Segment Start: Stored data

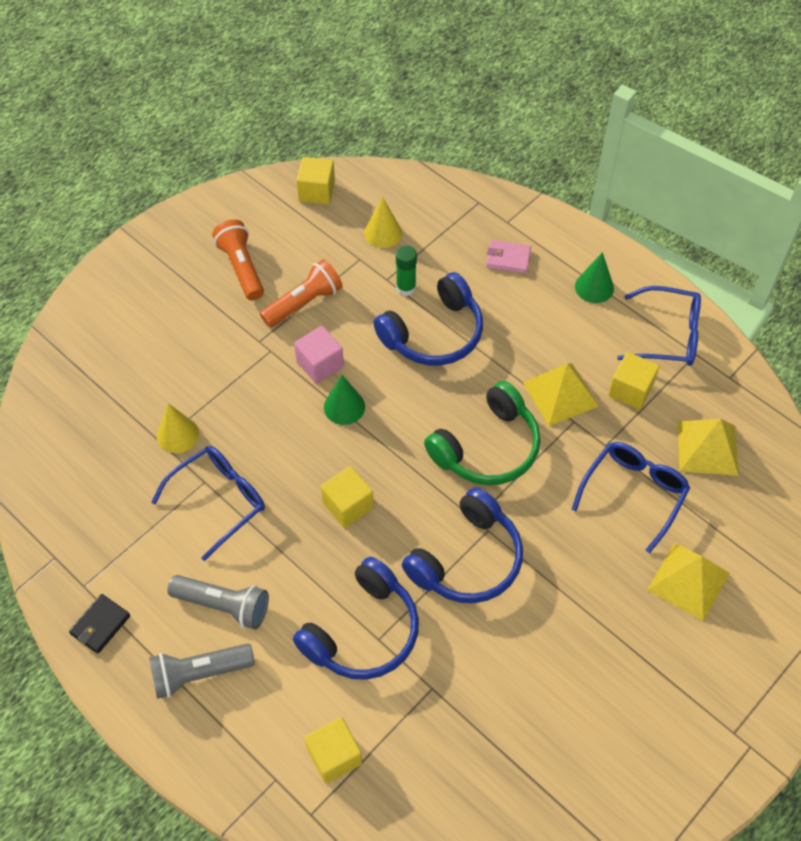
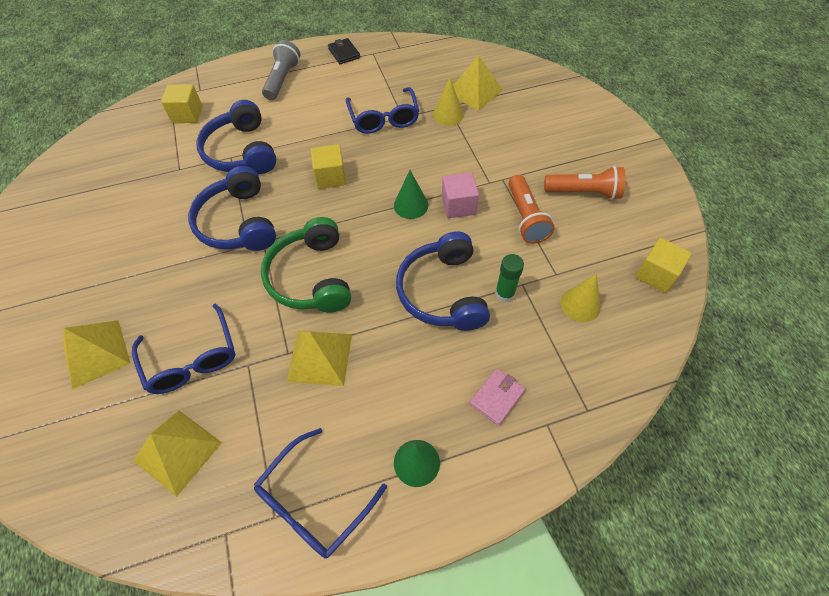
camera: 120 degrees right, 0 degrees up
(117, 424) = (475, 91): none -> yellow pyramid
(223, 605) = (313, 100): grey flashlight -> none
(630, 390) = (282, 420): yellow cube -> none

Segment End: Stored data

Task brief.
Write out the listing above in full, word for word, with no pictures.

Result of this exercise.
camera: 120 degrees right, 0 degrees up
(117, 424) = (475, 91): none -> yellow pyramid
(223, 605) = (313, 100): grey flashlight -> none
(630, 390) = (282, 420): yellow cube -> none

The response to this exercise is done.